▶ TASK TO COMPLETE: Please repeat every entry exactly as given, apart from dropping the images.

▶ DATA SECTION:

====

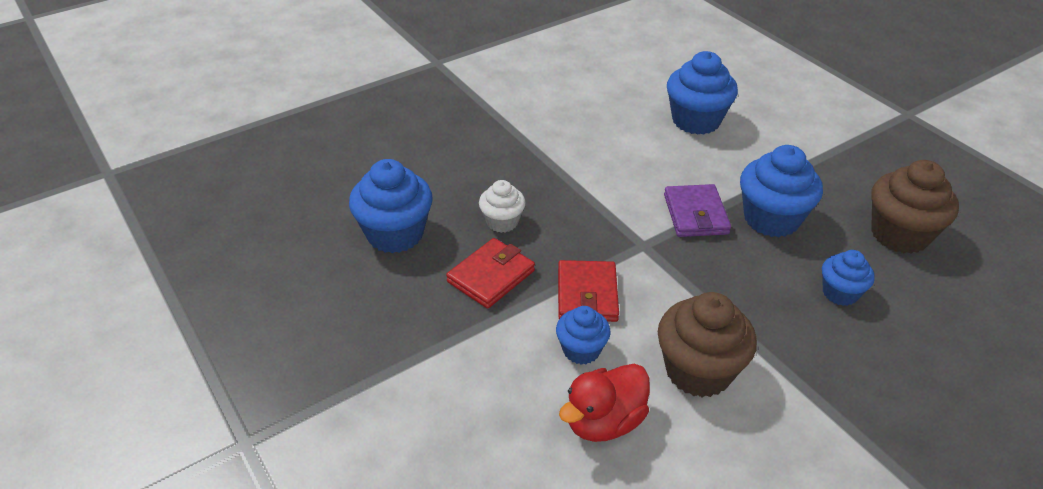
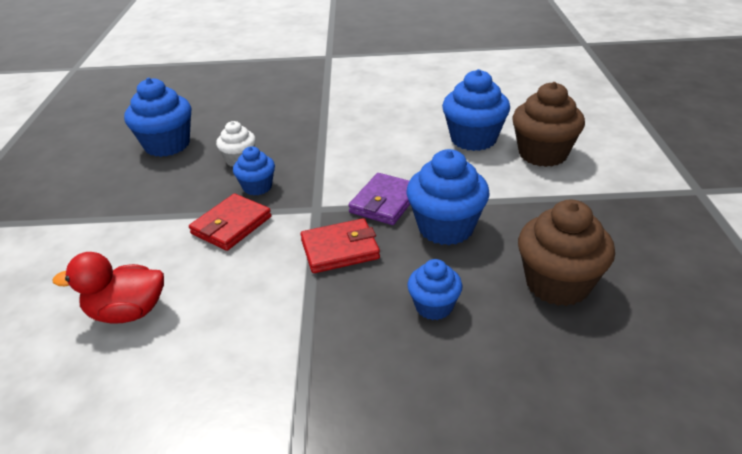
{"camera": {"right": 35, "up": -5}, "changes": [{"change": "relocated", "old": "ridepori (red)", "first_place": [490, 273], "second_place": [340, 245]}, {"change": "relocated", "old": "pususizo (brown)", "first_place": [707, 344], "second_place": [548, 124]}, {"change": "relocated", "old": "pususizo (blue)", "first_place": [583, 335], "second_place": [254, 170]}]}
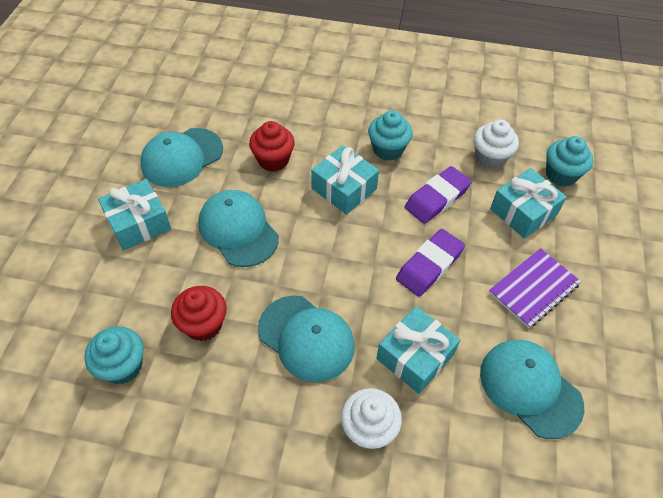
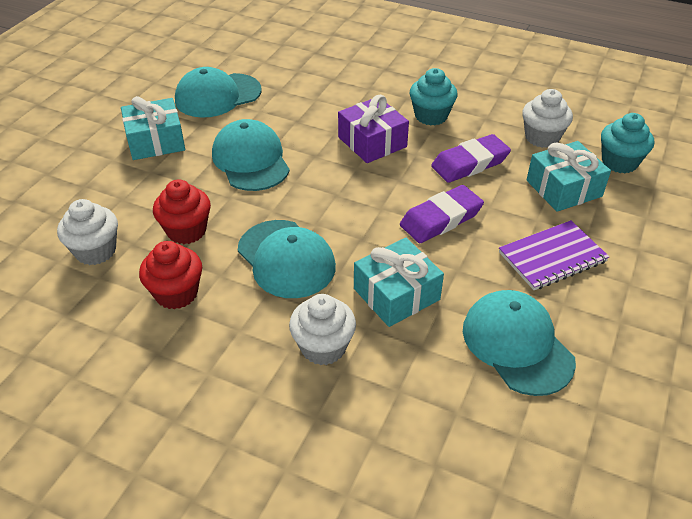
{"camera": {"right": 15, "up": -10}, "changes": [{"change": "relocated", "old": "pususizo (red)", "first_place": [272, 146], "second_place": [170, 275]}, {"change": "colour", "old": "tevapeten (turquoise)", "new": "tevapeten (purple)", "first_place": [345, 180], "second_place": [373, 129]}, {"change": "colour", "old": "pususizo (turquoise)", "new": "pususizo (white)", "first_place": [114, 355], "second_place": [87, 232]}]}
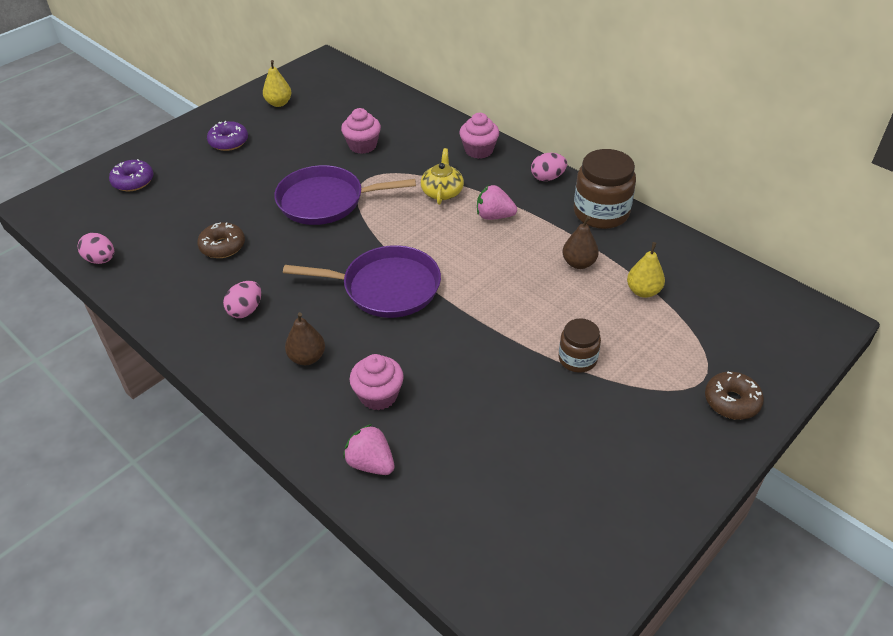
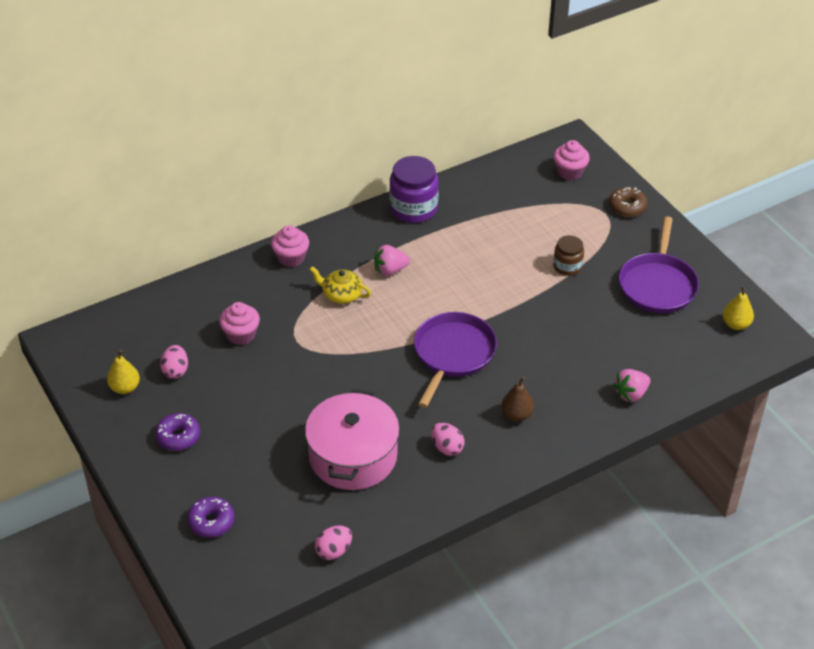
{"camera": {"right": -75, "up": 0}, "changes": [{"change": "colour", "old": "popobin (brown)", "new": "popobin (purple)", "first_place": [605, 189], "second_place": [414, 189]}, {"change": "relocated", "old": "nofare (pink)", "first_place": [549, 167], "second_place": [174, 362]}, {"change": "relocated", "old": "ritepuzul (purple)", "first_place": [345, 195], "second_place": [659, 264]}, {"change": "spun", "old": "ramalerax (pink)", "first_place": [497, 202], "second_place": [392, 260], "degrees": 45}, {"change": "missing", "old": "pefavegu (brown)", "first_place": [581, 242]}, {"change": "exchanged", "old": "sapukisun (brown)", "new": "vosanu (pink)", "first_place": [221, 240], "second_place": [352, 440]}, {"change": "relocated", "old": "pefavegu (yellow)", "first_place": [646, 270], "second_place": [738, 308]}, {"change": "relocated", "old": "pususizo (pink)", "first_place": [376, 382], "second_place": [572, 160]}]}
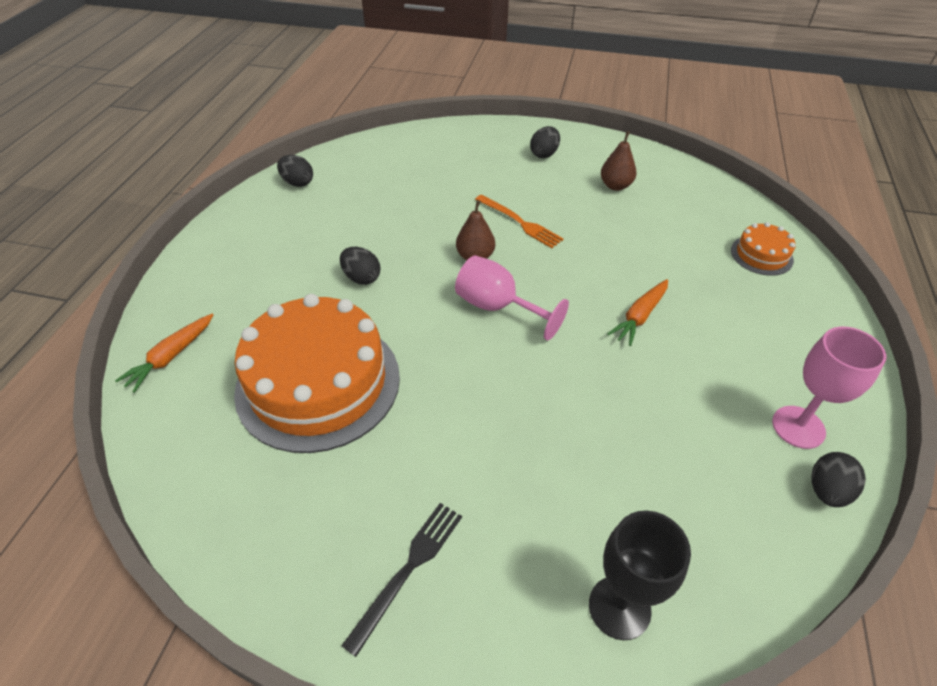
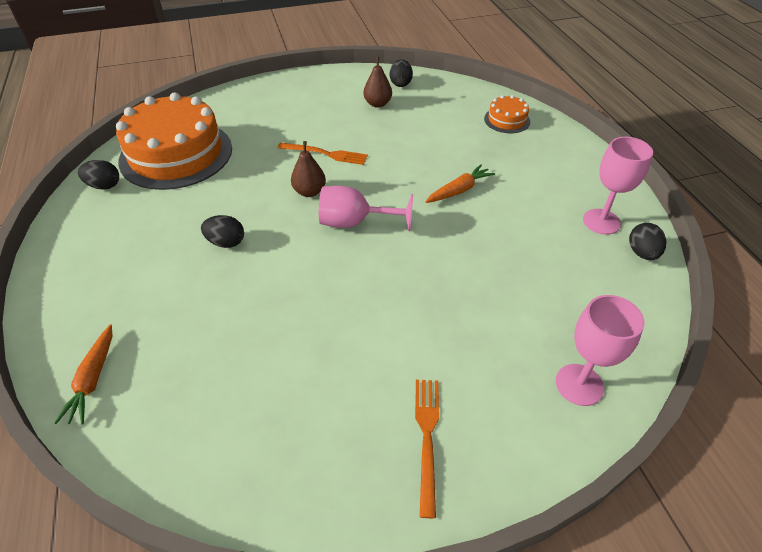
{"camera": {"right": -30, "up": 0}, "changes": [{"change": "relocated", "old": "nofare (black)", "first_place": [545, 142], "second_place": [401, 73]}, {"change": "spun", "old": "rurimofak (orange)", "first_place": [637, 312], "second_place": [460, 183], "degrees": -135}, {"change": "relocated", "old": "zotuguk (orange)", "first_place": [317, 373], "second_place": [174, 141]}, {"change": "colour", "old": "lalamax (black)", "new": "lalamax (orange)", "first_place": [402, 580], "second_place": [427, 449]}, {"change": "colour", "old": "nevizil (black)", "new": "nevizil (pink)", "first_place": [640, 575], "second_place": [600, 350]}]}
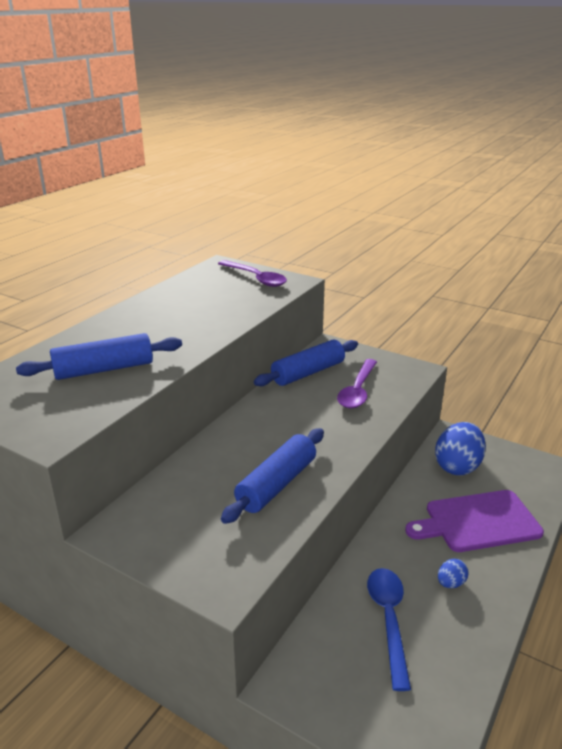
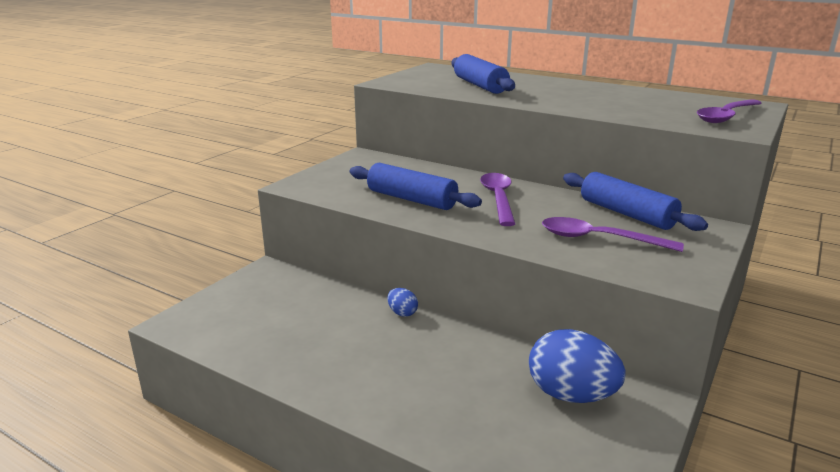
{"camera": {"right": 90, "up": -5}, "changes": [{"change": "missing", "old": "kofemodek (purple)", "first_place": [474, 521]}, {"change": "relocated", "old": "nofare (blue)", "first_place": [453, 573], "second_place": [402, 302]}, {"change": "missing", "old": "tovifetel (blue)", "first_place": [389, 629]}, {"change": "appeared", "new": "tovifetel (purple)", "second_place": [497, 199]}]}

====

▶ YOUR SOLUTION:
{"camera": {"right": 35, "up": -5}, "changes": [{"change": "relocated", "old": "ridepori (red)", "first_place": [490, 273], "second_place": [340, 245]}, {"change": "relocated", "old": "pususizo (brown)", "first_place": [707, 344], "second_place": [548, 124]}, {"change": "relocated", "old": "pususizo (blue)", "first_place": [583, 335], "second_place": [254, 170]}]}
{"camera": {"right": 15, "up": -10}, "changes": [{"change": "relocated", "old": "pususizo (red)", "first_place": [272, 146], "second_place": [170, 275]}, {"change": "colour", "old": "tevapeten (turquoise)", "new": "tevapeten (purple)", "first_place": [345, 180], "second_place": [373, 129]}, {"change": "colour", "old": "pususizo (turquoise)", "new": "pususizo (white)", "first_place": [114, 355], "second_place": [87, 232]}]}
{"camera": {"right": -75, "up": 0}, "changes": [{"change": "colour", "old": "popobin (brown)", "new": "popobin (purple)", "first_place": [605, 189], "second_place": [414, 189]}, {"change": "relocated", "old": "nofare (pink)", "first_place": [549, 167], "second_place": [174, 362]}, {"change": "relocated", "old": "ritepuzul (purple)", "first_place": [345, 195], "second_place": [659, 264]}, {"change": "spun", "old": "ramalerax (pink)", "first_place": [497, 202], "second_place": [392, 260], "degrees": 45}, {"change": "missing", "old": "pefavegu (brown)", "first_place": [581, 242]}, {"change": "exchanged", "old": "sapukisun (brown)", "new": "vosanu (pink)", "first_place": [221, 240], "second_place": [352, 440]}, {"change": "relocated", "old": "pefavegu (yellow)", "first_place": [646, 270], "second_place": [738, 308]}, {"change": "relocated", "old": "pususizo (pink)", "first_place": [376, 382], "second_place": [572, 160]}]}
{"camera": {"right": -30, "up": 0}, "changes": [{"change": "relocated", "old": "nofare (black)", "first_place": [545, 142], "second_place": [401, 73]}, {"change": "spun", "old": "rurimofak (orange)", "first_place": [637, 312], "second_place": [460, 183], "degrees": -135}, {"change": "relocated", "old": "zotuguk (orange)", "first_place": [317, 373], "second_place": [174, 141]}, {"change": "colour", "old": "lalamax (black)", "new": "lalamax (orange)", "first_place": [402, 580], "second_place": [427, 449]}, {"change": "colour", "old": "nevizil (black)", "new": "nevizil (pink)", "first_place": [640, 575], "second_place": [600, 350]}]}
{"camera": {"right": 90, "up": -5}, "changes": [{"change": "missing", "old": "kofemodek (purple)", "first_place": [474, 521]}, {"change": "relocated", "old": "nofare (blue)", "first_place": [453, 573], "second_place": [402, 302]}, {"change": "missing", "old": "tovifetel (blue)", "first_place": [389, 629]}, {"change": "appeared", "new": "tovifetel (purple)", "second_place": [497, 199]}]}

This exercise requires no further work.